● **Work task**
Restate the records below word for word.

################

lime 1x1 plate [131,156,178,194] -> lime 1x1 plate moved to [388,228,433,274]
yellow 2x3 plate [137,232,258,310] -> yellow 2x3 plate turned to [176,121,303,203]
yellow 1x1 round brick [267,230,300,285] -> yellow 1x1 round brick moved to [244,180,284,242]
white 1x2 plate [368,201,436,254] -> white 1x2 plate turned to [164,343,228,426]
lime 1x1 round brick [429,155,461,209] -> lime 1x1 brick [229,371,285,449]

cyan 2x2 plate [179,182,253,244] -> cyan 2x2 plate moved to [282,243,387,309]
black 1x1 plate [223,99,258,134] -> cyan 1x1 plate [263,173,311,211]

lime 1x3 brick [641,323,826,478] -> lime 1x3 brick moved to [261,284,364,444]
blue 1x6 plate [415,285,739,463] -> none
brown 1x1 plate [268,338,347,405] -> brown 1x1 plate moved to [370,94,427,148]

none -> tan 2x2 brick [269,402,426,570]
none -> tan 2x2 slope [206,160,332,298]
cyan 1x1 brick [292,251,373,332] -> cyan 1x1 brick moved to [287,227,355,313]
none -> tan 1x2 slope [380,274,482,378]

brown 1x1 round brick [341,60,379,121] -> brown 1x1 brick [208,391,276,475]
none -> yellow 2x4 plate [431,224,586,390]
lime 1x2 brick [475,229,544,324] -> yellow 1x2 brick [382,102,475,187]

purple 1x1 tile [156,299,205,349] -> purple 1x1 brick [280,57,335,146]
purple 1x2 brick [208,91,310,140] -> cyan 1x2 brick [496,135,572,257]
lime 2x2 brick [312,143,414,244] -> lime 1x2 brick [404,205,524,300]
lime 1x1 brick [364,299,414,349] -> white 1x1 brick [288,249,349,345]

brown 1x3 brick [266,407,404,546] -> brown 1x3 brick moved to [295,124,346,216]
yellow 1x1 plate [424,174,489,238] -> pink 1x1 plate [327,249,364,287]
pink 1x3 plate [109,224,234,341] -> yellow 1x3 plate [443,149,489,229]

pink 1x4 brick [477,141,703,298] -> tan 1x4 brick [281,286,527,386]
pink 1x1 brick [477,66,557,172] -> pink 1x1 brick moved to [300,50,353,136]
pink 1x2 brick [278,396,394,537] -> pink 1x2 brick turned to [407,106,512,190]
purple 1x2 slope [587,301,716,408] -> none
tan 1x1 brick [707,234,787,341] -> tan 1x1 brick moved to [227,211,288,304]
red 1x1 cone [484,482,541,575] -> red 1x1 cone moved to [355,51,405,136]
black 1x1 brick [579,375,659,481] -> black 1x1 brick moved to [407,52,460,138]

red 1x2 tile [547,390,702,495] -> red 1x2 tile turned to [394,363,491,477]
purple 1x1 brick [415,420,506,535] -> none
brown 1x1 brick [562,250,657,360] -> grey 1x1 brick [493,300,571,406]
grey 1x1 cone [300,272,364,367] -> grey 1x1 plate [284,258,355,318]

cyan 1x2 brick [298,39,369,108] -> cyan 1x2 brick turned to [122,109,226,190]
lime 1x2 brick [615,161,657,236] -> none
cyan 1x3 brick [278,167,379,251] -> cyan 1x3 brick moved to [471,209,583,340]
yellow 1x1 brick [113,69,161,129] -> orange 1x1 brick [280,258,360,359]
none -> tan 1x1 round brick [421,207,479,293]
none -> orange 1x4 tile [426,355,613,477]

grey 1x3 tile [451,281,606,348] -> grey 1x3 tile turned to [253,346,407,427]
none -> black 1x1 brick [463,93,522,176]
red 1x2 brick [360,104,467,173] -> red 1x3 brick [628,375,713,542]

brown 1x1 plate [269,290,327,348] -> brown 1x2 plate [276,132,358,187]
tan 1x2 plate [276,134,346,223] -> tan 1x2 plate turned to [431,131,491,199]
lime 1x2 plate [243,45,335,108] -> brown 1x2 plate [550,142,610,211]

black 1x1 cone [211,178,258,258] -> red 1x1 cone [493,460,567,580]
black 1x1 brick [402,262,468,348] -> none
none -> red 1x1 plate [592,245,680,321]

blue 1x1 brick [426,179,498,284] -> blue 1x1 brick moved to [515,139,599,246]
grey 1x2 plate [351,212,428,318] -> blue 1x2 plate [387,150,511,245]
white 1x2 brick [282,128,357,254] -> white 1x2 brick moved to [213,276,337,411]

################

● **Solution to the exercise**
lime 1x1 plate [131,156,178,194] -> lime 1x1 plate moved to [388,228,433,274]
yellow 2x3 plate [137,232,258,310] -> yellow 2x3 plate turned to [176,121,303,203]
yellow 1x1 round brick [267,230,300,285] -> yellow 1x1 round brick moved to [244,180,284,242]
white 1x2 plate [368,201,436,254] -> white 1x2 plate turned to [164,343,228,426]
lime 1x1 round brick [429,155,461,209] -> lime 1x1 brick [229,371,285,449]

cyan 2x2 plate [179,182,253,244] -> cyan 2x2 plate moved to [282,243,387,309]
black 1x1 plate [223,99,258,134] -> cyan 1x1 plate [263,173,311,211]

lime 1x3 brick [641,323,826,478] -> lime 1x3 brick moved to [261,284,364,444]
blue 1x6 plate [415,285,739,463] -> none
brown 1x1 plate [268,338,347,405] -> brown 1x1 plate moved to [370,94,427,148]

none -> tan 2x2 brick [269,402,426,570]
none -> tan 2x2 slope [206,160,332,298]
cyan 1x1 brick [292,251,373,332] -> cyan 1x1 brick moved to [287,227,355,313]
none -> tan 1x2 slope [380,274,482,378]

brown 1x1 round brick [341,60,379,121] -> brown 1x1 brick [208,391,276,475]
none -> yellow 2x4 plate [431,224,586,390]
lime 1x2 brick [475,229,544,324] -> yellow 1x2 brick [382,102,475,187]

purple 1x1 tile [156,299,205,349] -> purple 1x1 brick [280,57,335,146]
purple 1x2 brick [208,91,310,140] -> cyan 1x2 brick [496,135,572,257]
lime 2x2 brick [312,143,414,244] -> lime 1x2 brick [404,205,524,300]
lime 1x1 brick [364,299,414,349] -> white 1x1 brick [288,249,349,345]

brown 1x3 brick [266,407,404,546] -> brown 1x3 brick moved to [295,124,346,216]
yellow 1x1 plate [424,174,489,238] -> pink 1x1 plate [327,249,364,287]
pink 1x3 plate [109,224,234,341] -> yellow 1x3 plate [443,149,489,229]

pink 1x4 brick [477,141,703,298] -> tan 1x4 brick [281,286,527,386]
pink 1x1 brick [477,66,557,172] -> pink 1x1 brick moved to [300,50,353,136]
pink 1x2 brick [278,396,394,537] -> pink 1x2 brick turned to [407,106,512,190]
purple 1x2 slope [587,301,716,408] -> none
tan 1x1 brick [707,234,787,341] -> tan 1x1 brick moved to [227,211,288,304]
red 1x1 cone [484,482,541,575] -> red 1x1 cone moved to [355,51,405,136]
black 1x1 brick [579,375,659,481] -> black 1x1 brick moved to [407,52,460,138]

red 1x2 tile [547,390,702,495] -> red 1x2 tile turned to [394,363,491,477]
purple 1x1 brick [415,420,506,535] -> none
brown 1x1 brick [562,250,657,360] -> grey 1x1 brick [493,300,571,406]
grey 1x1 cone [300,272,364,367] -> grey 1x1 plate [284,258,355,318]

cyan 1x2 brick [298,39,369,108] -> cyan 1x2 brick turned to [122,109,226,190]
lime 1x2 brick [615,161,657,236] -> none
cyan 1x3 brick [278,167,379,251] -> cyan 1x3 brick moved to [471,209,583,340]
yellow 1x1 brick [113,69,161,129] -> orange 1x1 brick [280,258,360,359]
none -> tan 1x1 round brick [421,207,479,293]
none -> orange 1x4 tile [426,355,613,477]

grey 1x3 tile [451,281,606,348] -> grey 1x3 tile turned to [253,346,407,427]
none -> black 1x1 brick [463,93,522,176]
red 1x2 brick [360,104,467,173] -> red 1x3 brick [628,375,713,542]

brown 1x1 plate [269,290,327,348] -> brown 1x2 plate [276,132,358,187]
tan 1x2 plate [276,134,346,223] -> tan 1x2 plate turned to [431,131,491,199]
lime 1x2 plate [243,45,335,108] -> brown 1x2 plate [550,142,610,211]

black 1x1 cone [211,178,258,258] -> red 1x1 cone [493,460,567,580]
black 1x1 brick [402,262,468,348] -> none
none -> red 1x1 plate [592,245,680,321]

blue 1x1 brick [426,179,498,284] -> blue 1x1 brick moved to [515,139,599,246]
grey 1x2 plate [351,212,428,318] -> blue 1x2 plate [387,150,511,245]
white 1x2 brick [282,128,357,254] -> white 1x2 brick moved to [213,276,337,411]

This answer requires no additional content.